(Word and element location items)
——
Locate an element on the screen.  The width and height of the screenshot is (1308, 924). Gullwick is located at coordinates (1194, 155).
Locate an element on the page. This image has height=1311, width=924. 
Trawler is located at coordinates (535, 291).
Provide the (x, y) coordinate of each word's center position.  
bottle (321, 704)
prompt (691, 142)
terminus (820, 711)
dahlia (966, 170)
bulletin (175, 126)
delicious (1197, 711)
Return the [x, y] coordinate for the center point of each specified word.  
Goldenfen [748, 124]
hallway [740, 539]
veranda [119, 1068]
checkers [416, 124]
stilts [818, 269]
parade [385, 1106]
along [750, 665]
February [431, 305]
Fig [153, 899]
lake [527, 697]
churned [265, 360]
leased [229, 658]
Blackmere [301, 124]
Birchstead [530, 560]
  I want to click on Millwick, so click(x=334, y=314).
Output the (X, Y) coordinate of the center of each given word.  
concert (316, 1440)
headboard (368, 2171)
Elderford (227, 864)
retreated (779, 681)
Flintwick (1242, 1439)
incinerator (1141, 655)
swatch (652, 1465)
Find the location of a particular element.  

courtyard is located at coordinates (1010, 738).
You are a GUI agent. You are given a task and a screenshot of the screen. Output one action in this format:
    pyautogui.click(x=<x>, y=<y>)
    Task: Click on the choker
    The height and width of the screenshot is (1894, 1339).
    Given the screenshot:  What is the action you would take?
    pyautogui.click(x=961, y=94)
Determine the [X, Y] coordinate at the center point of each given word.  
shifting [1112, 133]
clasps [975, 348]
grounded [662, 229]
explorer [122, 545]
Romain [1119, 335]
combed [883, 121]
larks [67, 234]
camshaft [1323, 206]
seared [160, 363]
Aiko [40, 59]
——
Challenge:
Rewrite all of the items above, replacing "Locate an element" with "Find an element" and leaving everything else unchanged.

Worked answer:
Find an element on the screen.  The width and height of the screenshot is (1308, 924). Gullwick is located at coordinates (1194, 155).
Find an element on the page. This image has height=1311, width=924. 
Trawler is located at coordinates (535, 291).
Provide the (x, y) coordinate of each word's center position.  
bottle (321, 704)
prompt (691, 142)
terminus (820, 711)
dahlia (966, 170)
bulletin (175, 126)
delicious (1197, 711)
Return the [x, y] coordinate for the center point of each specified word.  
Goldenfen [748, 124]
hallway [740, 539]
veranda [119, 1068]
checkers [416, 124]
stilts [818, 269]
parade [385, 1106]
along [750, 665]
February [431, 305]
Fig [153, 899]
lake [527, 697]
churned [265, 360]
leased [229, 658]
Blackmere [301, 124]
Birchstead [530, 560]
  I want to click on Millwick, so click(x=334, y=314).
Output the (X, Y) coordinate of the center of each given word.  
concert (316, 1440)
headboard (368, 2171)
Elderford (227, 864)
retreated (779, 681)
Flintwick (1242, 1439)
incinerator (1141, 655)
swatch (652, 1465)
Find the location of a particular element.  

courtyard is located at coordinates (1010, 738).
You are a GUI agent. You are given a task and a screenshot of the screen. Output one action in this format:
    pyautogui.click(x=<x>, y=<y>)
    Task: Click on the choker
    The height and width of the screenshot is (1894, 1339).
    Given the screenshot:  What is the action you would take?
    pyautogui.click(x=961, y=94)
Determine the [X, Y] coordinate at the center point of each given word.  
shifting [1112, 133]
clasps [975, 348]
grounded [662, 229]
explorer [122, 545]
Romain [1119, 335]
combed [883, 121]
larks [67, 234]
camshaft [1323, 206]
seared [160, 363]
Aiko [40, 59]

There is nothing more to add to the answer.